- _PROBLEM STATEMENT_: The data should be transcribed in its entirety, word for word.

- _DATA EXCERPTS_:
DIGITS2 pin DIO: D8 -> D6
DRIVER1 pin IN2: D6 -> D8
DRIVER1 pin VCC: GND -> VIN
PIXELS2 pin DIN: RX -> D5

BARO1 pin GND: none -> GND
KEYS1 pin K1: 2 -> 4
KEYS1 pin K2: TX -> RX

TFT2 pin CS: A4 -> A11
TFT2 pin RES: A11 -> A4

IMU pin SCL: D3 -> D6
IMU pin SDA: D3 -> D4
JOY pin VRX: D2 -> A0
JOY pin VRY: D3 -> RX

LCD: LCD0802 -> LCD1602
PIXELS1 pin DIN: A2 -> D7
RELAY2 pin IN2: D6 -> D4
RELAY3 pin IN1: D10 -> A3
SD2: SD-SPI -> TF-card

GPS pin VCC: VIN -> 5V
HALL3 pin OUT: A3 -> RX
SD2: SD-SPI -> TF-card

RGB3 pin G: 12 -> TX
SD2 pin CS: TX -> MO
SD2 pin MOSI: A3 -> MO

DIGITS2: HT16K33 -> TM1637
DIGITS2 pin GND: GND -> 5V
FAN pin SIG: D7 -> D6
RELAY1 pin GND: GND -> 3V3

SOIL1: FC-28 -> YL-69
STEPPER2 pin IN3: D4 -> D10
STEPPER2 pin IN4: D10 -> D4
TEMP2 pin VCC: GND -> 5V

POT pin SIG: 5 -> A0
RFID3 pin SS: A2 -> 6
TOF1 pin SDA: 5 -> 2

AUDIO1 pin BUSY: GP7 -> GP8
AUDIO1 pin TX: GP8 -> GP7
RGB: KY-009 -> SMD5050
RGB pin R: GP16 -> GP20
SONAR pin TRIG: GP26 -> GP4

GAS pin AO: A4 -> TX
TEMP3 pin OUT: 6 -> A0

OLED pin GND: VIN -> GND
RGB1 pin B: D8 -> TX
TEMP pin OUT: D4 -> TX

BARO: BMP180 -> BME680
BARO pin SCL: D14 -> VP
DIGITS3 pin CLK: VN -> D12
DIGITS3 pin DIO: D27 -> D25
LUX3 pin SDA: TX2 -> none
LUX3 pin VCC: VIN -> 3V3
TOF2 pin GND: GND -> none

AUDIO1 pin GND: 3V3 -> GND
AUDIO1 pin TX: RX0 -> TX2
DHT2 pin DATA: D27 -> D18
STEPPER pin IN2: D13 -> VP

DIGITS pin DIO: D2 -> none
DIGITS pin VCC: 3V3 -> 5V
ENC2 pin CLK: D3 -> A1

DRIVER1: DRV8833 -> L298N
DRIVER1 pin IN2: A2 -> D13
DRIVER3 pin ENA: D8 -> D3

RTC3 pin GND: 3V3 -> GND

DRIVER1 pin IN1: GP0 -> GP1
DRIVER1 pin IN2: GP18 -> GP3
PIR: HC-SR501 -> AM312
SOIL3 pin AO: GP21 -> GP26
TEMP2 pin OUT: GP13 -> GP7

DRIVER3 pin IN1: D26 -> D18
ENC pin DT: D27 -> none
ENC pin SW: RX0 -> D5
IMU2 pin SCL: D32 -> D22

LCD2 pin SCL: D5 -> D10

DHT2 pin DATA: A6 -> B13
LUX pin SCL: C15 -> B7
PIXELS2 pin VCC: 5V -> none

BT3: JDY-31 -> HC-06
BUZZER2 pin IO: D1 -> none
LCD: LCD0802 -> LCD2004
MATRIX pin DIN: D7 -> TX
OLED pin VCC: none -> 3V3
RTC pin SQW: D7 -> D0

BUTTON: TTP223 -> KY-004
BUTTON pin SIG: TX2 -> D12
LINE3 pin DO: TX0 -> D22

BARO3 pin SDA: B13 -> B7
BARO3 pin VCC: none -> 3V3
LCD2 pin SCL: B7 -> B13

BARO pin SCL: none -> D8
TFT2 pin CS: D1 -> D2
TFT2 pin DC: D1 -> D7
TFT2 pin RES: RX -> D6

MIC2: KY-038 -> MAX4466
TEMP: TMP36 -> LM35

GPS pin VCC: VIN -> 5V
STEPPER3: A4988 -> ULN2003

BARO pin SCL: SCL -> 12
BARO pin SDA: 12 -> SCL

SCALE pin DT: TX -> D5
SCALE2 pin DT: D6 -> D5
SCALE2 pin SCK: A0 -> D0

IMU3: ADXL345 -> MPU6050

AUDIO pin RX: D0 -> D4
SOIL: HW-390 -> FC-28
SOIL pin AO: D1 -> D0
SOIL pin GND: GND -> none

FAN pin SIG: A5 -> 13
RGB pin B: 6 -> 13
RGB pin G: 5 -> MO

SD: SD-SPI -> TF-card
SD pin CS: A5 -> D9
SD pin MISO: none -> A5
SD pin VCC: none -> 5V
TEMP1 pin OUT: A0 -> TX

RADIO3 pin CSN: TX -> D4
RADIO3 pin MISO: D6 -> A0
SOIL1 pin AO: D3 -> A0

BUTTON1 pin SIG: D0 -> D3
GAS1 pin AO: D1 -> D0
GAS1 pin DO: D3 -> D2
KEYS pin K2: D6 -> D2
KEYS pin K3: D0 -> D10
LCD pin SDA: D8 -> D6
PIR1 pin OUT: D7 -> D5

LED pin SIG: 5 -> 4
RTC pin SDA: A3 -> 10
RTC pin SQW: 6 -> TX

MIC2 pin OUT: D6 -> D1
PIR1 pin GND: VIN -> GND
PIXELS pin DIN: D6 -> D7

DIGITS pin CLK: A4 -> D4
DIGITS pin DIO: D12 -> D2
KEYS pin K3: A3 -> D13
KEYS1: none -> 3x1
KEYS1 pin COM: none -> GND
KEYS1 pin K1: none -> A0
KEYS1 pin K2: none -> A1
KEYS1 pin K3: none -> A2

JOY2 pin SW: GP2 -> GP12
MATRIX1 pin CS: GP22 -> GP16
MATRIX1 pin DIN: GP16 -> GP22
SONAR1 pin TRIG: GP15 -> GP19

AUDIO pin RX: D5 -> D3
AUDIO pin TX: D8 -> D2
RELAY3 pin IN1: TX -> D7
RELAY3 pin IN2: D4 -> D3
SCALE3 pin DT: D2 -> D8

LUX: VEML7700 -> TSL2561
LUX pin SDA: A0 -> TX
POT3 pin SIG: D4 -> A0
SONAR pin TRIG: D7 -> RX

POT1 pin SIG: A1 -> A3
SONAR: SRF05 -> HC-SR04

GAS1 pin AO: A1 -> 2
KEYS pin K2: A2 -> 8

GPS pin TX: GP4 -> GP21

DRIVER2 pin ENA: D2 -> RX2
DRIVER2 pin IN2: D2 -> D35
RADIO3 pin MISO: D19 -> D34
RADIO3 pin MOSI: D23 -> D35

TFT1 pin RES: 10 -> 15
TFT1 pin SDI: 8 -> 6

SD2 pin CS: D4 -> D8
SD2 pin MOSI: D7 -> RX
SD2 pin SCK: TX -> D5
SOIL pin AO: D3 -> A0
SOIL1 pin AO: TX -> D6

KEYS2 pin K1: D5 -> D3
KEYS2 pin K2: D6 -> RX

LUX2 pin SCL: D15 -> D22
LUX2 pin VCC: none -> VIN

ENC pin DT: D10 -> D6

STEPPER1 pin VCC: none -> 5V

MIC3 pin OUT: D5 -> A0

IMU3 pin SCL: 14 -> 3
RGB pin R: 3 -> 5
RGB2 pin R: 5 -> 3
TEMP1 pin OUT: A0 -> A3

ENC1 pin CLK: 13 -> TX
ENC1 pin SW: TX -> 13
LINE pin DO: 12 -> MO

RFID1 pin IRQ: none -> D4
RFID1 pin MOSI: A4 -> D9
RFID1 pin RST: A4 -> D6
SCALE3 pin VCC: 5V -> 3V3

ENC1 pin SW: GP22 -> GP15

- _PROBLEM SOLUTION_:
DIGITS2 pin DIO: D8 -> D6
DRIVER1 pin IN2: D6 -> D8
DRIVER1 pin VCC: GND -> VIN
PIXELS2 pin DIN: RX -> D5

BARO1 pin GND: none -> GND
KEYS1 pin K1: 2 -> 4
KEYS1 pin K2: TX -> RX

TFT2 pin CS: A4 -> A11
TFT2 pin RES: A11 -> A4

IMU pin SCL: D3 -> D6
IMU pin SDA: D3 -> D4
JOY pin VRX: D2 -> A0
JOY pin VRY: D3 -> RX

LCD: LCD0802 -> LCD1602
PIXELS1 pin DIN: A2 -> D7
RELAY2 pin IN2: D6 -> D4
RELAY3 pin IN1: D10 -> A3
SD2: SD-SPI -> TF-card

GPS pin VCC: VIN -> 5V
HALL3 pin OUT: A3 -> RX
SD2: SD-SPI -> TF-card

RGB3 pin G: 12 -> TX
SD2 pin CS: TX -> MO
SD2 pin MOSI: A3 -> MO

DIGITS2: HT16K33 -> TM1637
DIGITS2 pin GND: GND -> 5V
FAN pin SIG: D7 -> D6
RELAY1 pin GND: GND -> 3V3

SOIL1: FC-28 -> YL-69
STEPPER2 pin IN3: D4 -> D10
STEPPER2 pin IN4: D10 -> D4
TEMP2 pin VCC: GND -> 5V

POT pin SIG: 5 -> A0
RFID3 pin SS: A2 -> 6
TOF1 pin SDA: 5 -> 2

AUDIO1 pin BUSY: GP7 -> GP8
AUDIO1 pin TX: GP8 -> GP7
RGB: KY-009 -> SMD5050
RGB pin R: GP16 -> GP20
SONAR pin TRIG: GP26 -> GP4

GAS pin AO: A4 -> TX
TEMP3 pin OUT: 6 -> A0

OLED pin GND: VIN -> GND
RGB1 pin B: D8 -> TX
TEMP pin OUT: D4 -> TX

BARO: BMP180 -> BME680
BARO pin SCL: D14 -> VP
DIGITS3 pin CLK: VN -> D12
DIGITS3 pin DIO: D27 -> D25
LUX3 pin SDA: TX2 -> none
LUX3 pin VCC: VIN -> 3V3
TOF2 pin GND: GND -> none

AUDIO1 pin GND: 3V3 -> GND
AUDIO1 pin TX: RX0 -> TX2
DHT2 pin DATA: D27 -> D18
STEPPER pin IN2: D13 -> VP

DIGITS pin DIO: D2 -> none
DIGITS pin VCC: 3V3 -> 5V
ENC2 pin CLK: D3 -> A1

DRIVER1: DRV8833 -> L298N
DRIVER1 pin IN2: A2 -> D13
DRIVER3 pin ENA: D8 -> D3

RTC3 pin GND: 3V3 -> GND

DRIVER1 pin IN1: GP0 -> GP1
DRIVER1 pin IN2: GP18 -> GP3
PIR: HC-SR501 -> AM312
SOIL3 pin AO: GP21 -> GP26
TEMP2 pin OUT: GP13 -> GP7

DRIVER3 pin IN1: D26 -> D18
ENC pin DT: D27 -> none
ENC pin SW: RX0 -> D5
IMU2 pin SCL: D32 -> D22

LCD2 pin SCL: D5 -> D10

DHT2 pin DATA: A6 -> B13
LUX pin SCL: C15 -> B7
PIXELS2 pin VCC: 5V -> none

BT3: JDY-31 -> HC-06
BUZZER2 pin IO: D1 -> none
LCD: LCD0802 -> LCD2004
MATRIX pin DIN: D7 -> TX
OLED pin VCC: none -> 3V3
RTC pin SQW: D7 -> D0

BUTTON: TTP223 -> KY-004
BUTTON pin SIG: TX2 -> D12
LINE3 pin DO: TX0 -> D22

BARO3 pin SDA: B13 -> B7
BARO3 pin VCC: none -> 3V3
LCD2 pin SCL: B7 -> B13

BARO pin SCL: none -> D8
TFT2 pin CS: D1 -> D2
TFT2 pin DC: D1 -> D7
TFT2 pin RES: RX -> D6

MIC2: KY-038 -> MAX4466
TEMP: TMP36 -> LM35

GPS pin VCC: VIN -> 5V
STEPPER3: A4988 -> ULN2003

BARO pin SCL: SCL -> 12
BARO pin SDA: 12 -> SCL

SCALE pin DT: TX -> D5
SCALE2 pin DT: D6 -> D5
SCALE2 pin SCK: A0 -> D0

IMU3: ADXL345 -> MPU6050

AUDIO pin RX: D0 -> D4
SOIL: HW-390 -> FC-28
SOIL pin AO: D1 -> D0
SOIL pin GND: GND -> none

FAN pin SIG: A5 -> 13
RGB pin B: 6 -> 13
RGB pin G: 5 -> MO

SD: SD-SPI -> TF-card
SD pin CS: A5 -> D9
SD pin MISO: none -> A5
SD pin VCC: none -> 5V
TEMP1 pin OUT: A0 -> TX

RADIO3 pin CSN: TX -> D4
RADIO3 pin MISO: D6 -> A0
SOIL1 pin AO: D3 -> A0

BUTTON1 pin SIG: D0 -> D3
GAS1 pin AO: D1 -> D0
GAS1 pin DO: D3 -> D2
KEYS pin K2: D6 -> D2
KEYS pin K3: D0 -> D10
LCD pin SDA: D8 -> D6
PIR1 pin OUT: D7 -> D5

LED pin SIG: 5 -> 4
RTC pin SDA: A3 -> 10
RTC pin SQW: 6 -> TX

MIC2 pin OUT: D6 -> D1
PIR1 pin GND: VIN -> GND
PIXELS pin DIN: D6 -> D7

DIGITS pin CLK: A4 -> D4
DIGITS pin DIO: D12 -> D2
KEYS pin K3: A3 -> D13
KEYS1: none -> 3x1
KEYS1 pin COM: none -> GND
KEYS1 pin K1: none -> A0
KEYS1 pin K2: none -> A1
KEYS1 pin K3: none -> A2

JOY2 pin SW: GP2 -> GP12
MATRIX1 pin CS: GP22 -> GP16
MATRIX1 pin DIN: GP16 -> GP22
SONAR1 pin TRIG: GP15 -> GP19

AUDIO pin RX: D5 -> D3
AUDIO pin TX: D8 -> D2
RELAY3 pin IN1: TX -> D7
RELAY3 pin IN2: D4 -> D3
SCALE3 pin DT: D2 -> D8

LUX: VEML7700 -> TSL2561
LUX pin SDA: A0 -> TX
POT3 pin SIG: D4 -> A0
SONAR pin TRIG: D7 -> RX

POT1 pin SIG: A1 -> A3
SONAR: SRF05 -> HC-SR04

GAS1 pin AO: A1 -> 2
KEYS pin K2: A2 -> 8

GPS pin TX: GP4 -> GP21

DRIVER2 pin ENA: D2 -> RX2
DRIVER2 pin IN2: D2 -> D35
RADIO3 pin MISO: D19 -> D34
RADIO3 pin MOSI: D23 -> D35

TFT1 pin RES: 10 -> 15
TFT1 pin SDI: 8 -> 6

SD2 pin CS: D4 -> D8
SD2 pin MOSI: D7 -> RX
SD2 pin SCK: TX -> D5
SOIL pin AO: D3 -> A0
SOIL1 pin AO: TX -> D6

KEYS2 pin K1: D5 -> D3
KEYS2 pin K2: D6 -> RX

LUX2 pin SCL: D15 -> D22
LUX2 pin VCC: none -> VIN

ENC pin DT: D10 -> D6

STEPPER1 pin VCC: none -> 5V

MIC3 pin OUT: D5 -> A0

IMU3 pin SCL: 14 -> 3
RGB pin R: 3 -> 5
RGB2 pin R: 5 -> 3
TEMP1 pin OUT: A0 -> A3

ENC1 pin CLK: 13 -> TX
ENC1 pin SW: TX -> 13
LINE pin DO: 12 -> MO

RFID1 pin IRQ: none -> D4
RFID1 pin MOSI: A4 -> D9
RFID1 pin RST: A4 -> D6
SCALE3 pin VCC: 5V -> 3V3

ENC1 pin SW: GP22 -> GP15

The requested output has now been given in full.